--- Start MATERIALS PROVIDED ---
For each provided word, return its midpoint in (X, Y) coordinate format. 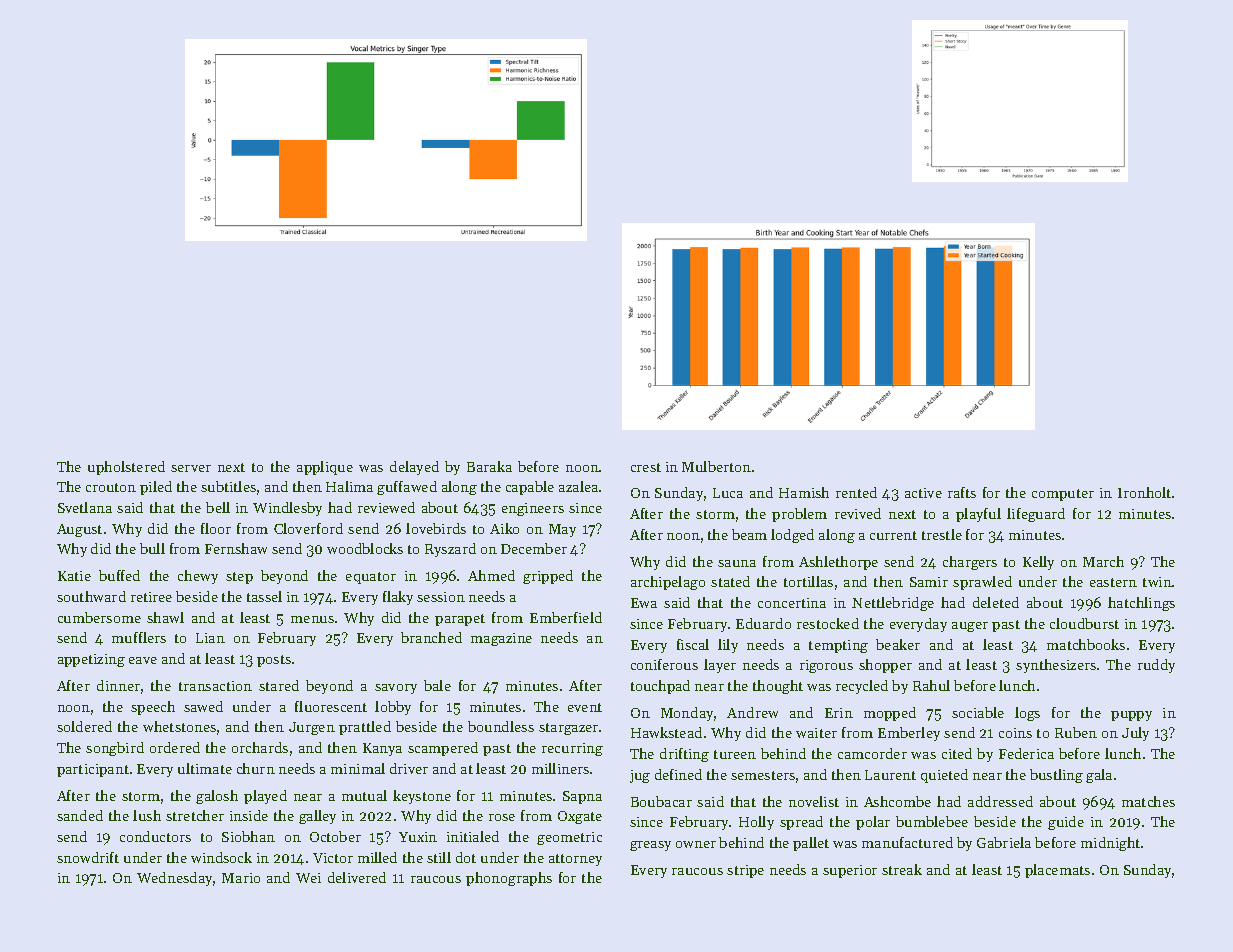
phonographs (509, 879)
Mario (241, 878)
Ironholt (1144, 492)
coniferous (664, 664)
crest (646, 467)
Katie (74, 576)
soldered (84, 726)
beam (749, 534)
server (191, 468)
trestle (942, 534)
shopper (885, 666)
--- End MATERIALS PROVIDED ---
REQUIRED TASK:
Rewrite the entries above with "midpoint" replaced by "center", leaving every other word and number as it is. Omit the picture from your answer.

EXPECTED OUTPUT:
For each provided word, return its center in (X, Y) coordinate format. 
phonographs (509, 879)
Mario (241, 878)
Ironholt (1144, 492)
coniferous (664, 664)
crest (646, 467)
Katie (74, 576)
soldered (84, 726)
beam (749, 534)
server (191, 468)
trestle (942, 534)
shopper (885, 666)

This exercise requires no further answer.